Stored entries:
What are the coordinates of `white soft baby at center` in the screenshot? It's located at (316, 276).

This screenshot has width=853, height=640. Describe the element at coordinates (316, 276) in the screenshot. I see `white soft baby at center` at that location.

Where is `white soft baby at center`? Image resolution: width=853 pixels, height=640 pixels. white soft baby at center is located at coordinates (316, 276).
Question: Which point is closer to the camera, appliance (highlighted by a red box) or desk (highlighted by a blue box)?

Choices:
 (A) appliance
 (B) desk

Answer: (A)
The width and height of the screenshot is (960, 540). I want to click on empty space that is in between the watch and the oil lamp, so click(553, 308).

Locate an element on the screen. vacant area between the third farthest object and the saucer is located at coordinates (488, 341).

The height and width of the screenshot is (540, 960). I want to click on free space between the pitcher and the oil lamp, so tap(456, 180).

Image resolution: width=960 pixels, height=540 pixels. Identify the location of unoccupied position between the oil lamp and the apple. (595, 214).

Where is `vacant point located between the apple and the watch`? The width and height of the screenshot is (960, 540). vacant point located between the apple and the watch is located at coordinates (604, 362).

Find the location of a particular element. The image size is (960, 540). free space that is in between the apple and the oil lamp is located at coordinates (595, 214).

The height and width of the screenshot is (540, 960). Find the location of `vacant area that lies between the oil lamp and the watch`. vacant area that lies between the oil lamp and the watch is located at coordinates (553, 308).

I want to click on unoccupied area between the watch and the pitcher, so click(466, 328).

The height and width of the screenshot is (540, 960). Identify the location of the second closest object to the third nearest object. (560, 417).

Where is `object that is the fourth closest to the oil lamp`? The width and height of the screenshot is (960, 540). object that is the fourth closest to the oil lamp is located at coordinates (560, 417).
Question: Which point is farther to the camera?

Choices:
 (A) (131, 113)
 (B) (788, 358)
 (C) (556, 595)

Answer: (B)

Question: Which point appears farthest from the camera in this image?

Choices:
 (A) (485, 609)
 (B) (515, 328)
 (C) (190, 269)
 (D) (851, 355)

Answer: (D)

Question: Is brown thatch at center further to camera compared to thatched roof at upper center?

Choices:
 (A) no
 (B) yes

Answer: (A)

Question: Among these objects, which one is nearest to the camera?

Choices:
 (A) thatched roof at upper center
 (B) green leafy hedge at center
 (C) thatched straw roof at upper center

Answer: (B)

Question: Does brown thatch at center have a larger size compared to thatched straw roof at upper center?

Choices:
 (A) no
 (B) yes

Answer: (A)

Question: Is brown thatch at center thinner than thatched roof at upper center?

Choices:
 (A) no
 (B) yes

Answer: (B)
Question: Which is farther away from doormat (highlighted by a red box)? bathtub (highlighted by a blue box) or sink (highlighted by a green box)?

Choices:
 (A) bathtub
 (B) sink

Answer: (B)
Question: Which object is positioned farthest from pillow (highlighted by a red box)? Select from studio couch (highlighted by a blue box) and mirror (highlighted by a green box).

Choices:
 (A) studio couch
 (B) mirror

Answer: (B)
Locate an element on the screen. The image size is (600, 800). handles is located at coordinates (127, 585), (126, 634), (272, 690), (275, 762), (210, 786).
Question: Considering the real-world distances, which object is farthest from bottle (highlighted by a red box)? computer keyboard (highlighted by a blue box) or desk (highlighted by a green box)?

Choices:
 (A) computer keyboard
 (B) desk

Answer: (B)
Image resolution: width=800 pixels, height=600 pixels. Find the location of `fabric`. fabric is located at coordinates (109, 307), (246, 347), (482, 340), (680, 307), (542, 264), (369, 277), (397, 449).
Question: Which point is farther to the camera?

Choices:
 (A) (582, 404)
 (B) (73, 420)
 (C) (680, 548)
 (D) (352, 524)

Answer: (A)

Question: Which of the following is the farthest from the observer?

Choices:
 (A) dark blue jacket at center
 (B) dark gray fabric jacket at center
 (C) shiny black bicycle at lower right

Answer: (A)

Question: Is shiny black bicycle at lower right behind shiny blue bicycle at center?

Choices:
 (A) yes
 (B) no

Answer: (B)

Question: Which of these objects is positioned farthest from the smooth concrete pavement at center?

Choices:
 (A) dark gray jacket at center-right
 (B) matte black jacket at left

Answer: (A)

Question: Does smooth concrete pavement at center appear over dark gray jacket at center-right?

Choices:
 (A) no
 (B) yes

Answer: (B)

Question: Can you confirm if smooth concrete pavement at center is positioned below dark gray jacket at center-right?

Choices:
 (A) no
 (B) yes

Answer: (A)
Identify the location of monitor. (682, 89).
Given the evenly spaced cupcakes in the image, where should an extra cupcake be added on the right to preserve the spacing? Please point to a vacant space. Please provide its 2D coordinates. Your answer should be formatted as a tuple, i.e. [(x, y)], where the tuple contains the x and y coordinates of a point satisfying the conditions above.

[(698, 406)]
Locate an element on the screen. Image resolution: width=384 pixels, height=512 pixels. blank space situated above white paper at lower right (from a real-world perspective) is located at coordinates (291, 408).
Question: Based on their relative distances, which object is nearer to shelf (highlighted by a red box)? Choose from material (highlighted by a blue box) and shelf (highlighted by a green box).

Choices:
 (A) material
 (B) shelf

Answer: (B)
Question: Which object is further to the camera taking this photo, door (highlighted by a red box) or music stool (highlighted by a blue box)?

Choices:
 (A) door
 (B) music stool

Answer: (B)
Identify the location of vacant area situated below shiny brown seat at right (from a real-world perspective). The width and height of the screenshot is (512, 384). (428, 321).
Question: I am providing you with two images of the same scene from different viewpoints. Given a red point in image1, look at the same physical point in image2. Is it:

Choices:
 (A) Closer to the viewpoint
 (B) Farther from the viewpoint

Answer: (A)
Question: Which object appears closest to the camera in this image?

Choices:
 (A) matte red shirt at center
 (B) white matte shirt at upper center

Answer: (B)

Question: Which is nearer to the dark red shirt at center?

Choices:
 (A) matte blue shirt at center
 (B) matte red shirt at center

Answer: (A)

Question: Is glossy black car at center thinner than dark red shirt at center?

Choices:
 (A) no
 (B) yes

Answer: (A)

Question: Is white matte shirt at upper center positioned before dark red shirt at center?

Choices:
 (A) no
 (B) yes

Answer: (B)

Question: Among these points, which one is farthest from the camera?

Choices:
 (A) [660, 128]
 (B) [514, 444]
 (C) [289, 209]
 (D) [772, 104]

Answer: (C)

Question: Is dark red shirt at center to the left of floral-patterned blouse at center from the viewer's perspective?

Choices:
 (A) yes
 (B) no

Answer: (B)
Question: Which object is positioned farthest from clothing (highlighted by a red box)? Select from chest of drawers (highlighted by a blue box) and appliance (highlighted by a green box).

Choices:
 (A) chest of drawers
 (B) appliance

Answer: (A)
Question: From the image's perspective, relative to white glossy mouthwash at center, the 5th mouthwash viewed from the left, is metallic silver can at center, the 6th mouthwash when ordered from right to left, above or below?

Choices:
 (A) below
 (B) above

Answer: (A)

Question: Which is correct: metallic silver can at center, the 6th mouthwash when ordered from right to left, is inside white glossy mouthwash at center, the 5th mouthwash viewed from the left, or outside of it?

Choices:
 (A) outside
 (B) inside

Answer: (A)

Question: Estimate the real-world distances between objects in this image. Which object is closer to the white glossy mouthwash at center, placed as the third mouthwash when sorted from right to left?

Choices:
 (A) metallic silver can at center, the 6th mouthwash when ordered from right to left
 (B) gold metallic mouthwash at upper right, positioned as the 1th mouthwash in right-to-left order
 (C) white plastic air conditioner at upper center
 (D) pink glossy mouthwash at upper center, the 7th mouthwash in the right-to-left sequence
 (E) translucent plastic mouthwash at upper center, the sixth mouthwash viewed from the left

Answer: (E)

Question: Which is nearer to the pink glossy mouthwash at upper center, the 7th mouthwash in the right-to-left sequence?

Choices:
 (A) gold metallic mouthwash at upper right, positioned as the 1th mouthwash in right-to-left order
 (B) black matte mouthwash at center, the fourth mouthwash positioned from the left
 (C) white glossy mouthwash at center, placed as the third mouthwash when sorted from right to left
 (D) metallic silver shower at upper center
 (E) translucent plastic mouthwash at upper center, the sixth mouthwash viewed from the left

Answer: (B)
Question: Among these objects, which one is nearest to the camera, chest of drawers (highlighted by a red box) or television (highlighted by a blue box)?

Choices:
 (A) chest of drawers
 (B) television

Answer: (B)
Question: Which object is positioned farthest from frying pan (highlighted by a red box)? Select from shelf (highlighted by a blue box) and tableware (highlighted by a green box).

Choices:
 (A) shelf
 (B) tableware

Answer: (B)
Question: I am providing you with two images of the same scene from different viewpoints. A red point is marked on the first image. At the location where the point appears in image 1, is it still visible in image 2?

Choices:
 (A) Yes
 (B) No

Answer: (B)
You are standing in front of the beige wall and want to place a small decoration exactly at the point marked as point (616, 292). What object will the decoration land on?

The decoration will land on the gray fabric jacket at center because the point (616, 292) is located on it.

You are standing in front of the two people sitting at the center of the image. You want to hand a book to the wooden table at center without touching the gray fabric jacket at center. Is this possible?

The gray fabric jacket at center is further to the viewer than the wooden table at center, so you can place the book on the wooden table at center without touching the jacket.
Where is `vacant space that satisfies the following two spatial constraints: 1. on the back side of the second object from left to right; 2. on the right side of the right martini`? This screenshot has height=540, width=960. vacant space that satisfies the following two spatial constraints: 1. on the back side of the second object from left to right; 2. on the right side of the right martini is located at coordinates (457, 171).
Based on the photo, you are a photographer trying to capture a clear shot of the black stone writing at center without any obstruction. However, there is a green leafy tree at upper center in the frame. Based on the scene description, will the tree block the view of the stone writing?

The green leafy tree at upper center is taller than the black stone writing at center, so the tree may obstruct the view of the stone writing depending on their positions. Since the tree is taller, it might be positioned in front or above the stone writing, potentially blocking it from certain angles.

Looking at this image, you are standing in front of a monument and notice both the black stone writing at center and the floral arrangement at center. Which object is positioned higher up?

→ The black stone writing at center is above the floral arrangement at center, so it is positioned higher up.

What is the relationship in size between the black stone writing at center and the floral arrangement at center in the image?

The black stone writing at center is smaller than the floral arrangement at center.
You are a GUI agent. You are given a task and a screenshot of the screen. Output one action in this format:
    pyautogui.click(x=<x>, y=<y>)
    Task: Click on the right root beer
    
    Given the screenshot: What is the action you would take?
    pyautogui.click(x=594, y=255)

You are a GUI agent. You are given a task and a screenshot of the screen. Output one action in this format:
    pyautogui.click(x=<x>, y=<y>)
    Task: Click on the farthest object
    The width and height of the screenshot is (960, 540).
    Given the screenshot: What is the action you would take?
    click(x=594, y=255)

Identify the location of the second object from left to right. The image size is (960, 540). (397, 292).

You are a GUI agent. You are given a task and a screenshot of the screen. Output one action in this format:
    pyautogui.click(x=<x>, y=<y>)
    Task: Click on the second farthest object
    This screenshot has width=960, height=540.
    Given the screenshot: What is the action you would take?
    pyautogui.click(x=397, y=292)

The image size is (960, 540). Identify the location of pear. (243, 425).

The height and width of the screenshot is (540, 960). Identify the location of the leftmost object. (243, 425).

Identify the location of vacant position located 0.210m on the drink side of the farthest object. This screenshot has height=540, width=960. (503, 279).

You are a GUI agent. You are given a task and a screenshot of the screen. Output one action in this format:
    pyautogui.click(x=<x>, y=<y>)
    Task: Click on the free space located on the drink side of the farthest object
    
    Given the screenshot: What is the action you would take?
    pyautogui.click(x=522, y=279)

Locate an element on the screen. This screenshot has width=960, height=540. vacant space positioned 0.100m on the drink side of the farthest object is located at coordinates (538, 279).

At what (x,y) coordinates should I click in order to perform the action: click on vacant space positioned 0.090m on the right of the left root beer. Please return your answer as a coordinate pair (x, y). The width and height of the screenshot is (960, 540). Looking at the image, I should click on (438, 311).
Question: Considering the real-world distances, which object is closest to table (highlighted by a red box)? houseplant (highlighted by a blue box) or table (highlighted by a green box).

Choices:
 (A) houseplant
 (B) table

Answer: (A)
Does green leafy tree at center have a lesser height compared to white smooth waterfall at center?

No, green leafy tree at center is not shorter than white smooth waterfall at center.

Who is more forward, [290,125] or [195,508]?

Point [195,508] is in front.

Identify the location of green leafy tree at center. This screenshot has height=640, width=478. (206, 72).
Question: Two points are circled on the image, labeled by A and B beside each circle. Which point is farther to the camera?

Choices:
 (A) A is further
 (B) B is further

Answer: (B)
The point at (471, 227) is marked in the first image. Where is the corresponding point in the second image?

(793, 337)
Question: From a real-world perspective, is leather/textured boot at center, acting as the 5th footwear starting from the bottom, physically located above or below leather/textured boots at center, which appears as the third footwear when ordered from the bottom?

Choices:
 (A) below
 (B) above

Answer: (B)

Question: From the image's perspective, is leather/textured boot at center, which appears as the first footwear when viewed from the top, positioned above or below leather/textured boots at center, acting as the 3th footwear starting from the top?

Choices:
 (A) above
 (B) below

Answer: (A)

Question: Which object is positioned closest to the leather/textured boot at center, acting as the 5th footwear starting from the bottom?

* _EXERCISE TASK_: Copy word for word the part of the material that opens with the line containing "Question: Does smooth" and closes with the line containing "Given the evenly", both of those lines included.

* _SOLUTION FOR THIS PROBLEM_:
Question: Does smooth concrete pavement at center appear over dark gray jacket at center-right?

Choices:
 (A) no
 (B) yes

Answer: (B)

Question: Can you confirm if smooth concrete pavement at center is positioned below dark gray jacket at center-right?

Choices:
 (A) no
 (B) yes

Answer: (A)
Identify the location of monitor. (682, 89).
Given the evenly spaced cupcakes in the image, where should an extra cupcake be added on the right to preserve the spacing? Please point to a vacant space. Please provide its 2D coordinates. Your answer should be formatted as a tuple, i.e. [(x, y)], where the tuple contains the x and y coordinates of a point satisfying the conditions above.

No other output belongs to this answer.